▶ [Given request]:
Your task is to copy the material exactly.

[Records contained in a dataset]
▽
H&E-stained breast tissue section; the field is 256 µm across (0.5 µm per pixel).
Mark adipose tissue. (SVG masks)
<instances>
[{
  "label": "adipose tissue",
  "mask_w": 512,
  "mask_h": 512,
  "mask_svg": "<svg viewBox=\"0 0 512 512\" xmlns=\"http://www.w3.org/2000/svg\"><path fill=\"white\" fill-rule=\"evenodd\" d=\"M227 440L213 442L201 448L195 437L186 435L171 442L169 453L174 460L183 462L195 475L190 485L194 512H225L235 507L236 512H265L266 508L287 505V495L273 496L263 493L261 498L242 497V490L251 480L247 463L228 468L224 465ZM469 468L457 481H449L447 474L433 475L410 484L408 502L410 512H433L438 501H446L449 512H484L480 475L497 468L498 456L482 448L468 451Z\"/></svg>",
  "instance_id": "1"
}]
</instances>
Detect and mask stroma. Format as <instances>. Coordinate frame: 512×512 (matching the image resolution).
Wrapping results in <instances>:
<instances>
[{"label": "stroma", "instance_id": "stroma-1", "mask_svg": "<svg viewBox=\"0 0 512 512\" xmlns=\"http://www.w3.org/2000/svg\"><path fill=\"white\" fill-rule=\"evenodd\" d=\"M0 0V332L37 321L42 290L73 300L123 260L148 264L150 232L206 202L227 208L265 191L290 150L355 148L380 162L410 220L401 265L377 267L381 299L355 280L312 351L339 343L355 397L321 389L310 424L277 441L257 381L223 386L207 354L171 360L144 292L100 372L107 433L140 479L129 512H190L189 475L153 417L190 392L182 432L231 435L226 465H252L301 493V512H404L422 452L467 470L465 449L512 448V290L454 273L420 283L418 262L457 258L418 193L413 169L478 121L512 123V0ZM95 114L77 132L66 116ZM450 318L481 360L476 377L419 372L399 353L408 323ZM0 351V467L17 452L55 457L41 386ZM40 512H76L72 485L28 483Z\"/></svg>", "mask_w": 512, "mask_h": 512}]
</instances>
△
▶ [The answer]:
H&E-stained breast tissue section; the field is 256 µm across (0.5 µm per pixel).
Mark adipose tissue. (SVG masks)
<instances>
[{
  "label": "adipose tissue",
  "mask_w": 512,
  "mask_h": 512,
  "mask_svg": "<svg viewBox=\"0 0 512 512\" xmlns=\"http://www.w3.org/2000/svg\"><path fill=\"white\" fill-rule=\"evenodd\" d=\"M227 440L213 442L201 448L195 437L186 435L171 442L169 453L174 460L183 462L195 475L190 485L194 512H225L235 507L236 512H265L266 508L287 505V495L273 496L263 493L261 498L242 497V490L251 480L247 463L228 468L224 465ZM469 468L457 481H449L447 474L433 475L410 484L408 502L410 512H433L438 501H446L449 512H484L480 475L497 468L498 456L482 448L468 451Z\"/></svg>",
  "instance_id": "1"
}]
</instances>
Detect and mask stroma. Format as <instances>. Coordinate frame: 512×512 (matching the image resolution).
Wrapping results in <instances>:
<instances>
[{"label": "stroma", "instance_id": "stroma-1", "mask_svg": "<svg viewBox=\"0 0 512 512\" xmlns=\"http://www.w3.org/2000/svg\"><path fill=\"white\" fill-rule=\"evenodd\" d=\"M0 0V332L37 321L42 290L73 300L123 260L148 264L150 232L206 202L227 208L265 191L290 150L355 148L380 162L410 220L401 265L377 267L381 299L355 280L312 351L339 343L355 397L321 389L310 424L277 441L257 381L223 386L207 354L171 360L144 292L100 372L107 433L140 479L129 512H190L189 475L153 417L190 392L182 432L231 435L226 465H252L301 493V512H404L422 452L467 470L465 449L512 448V290L454 273L420 283L418 262L457 258L418 193L413 169L478 121L512 123V0ZM95 114L77 132L66 116ZM450 318L481 360L476 377L419 372L399 353L408 323ZM0 351V467L17 452L55 457L41 386ZM40 512H76L72 485L28 483Z\"/></svg>", "mask_w": 512, "mask_h": 512}]
</instances>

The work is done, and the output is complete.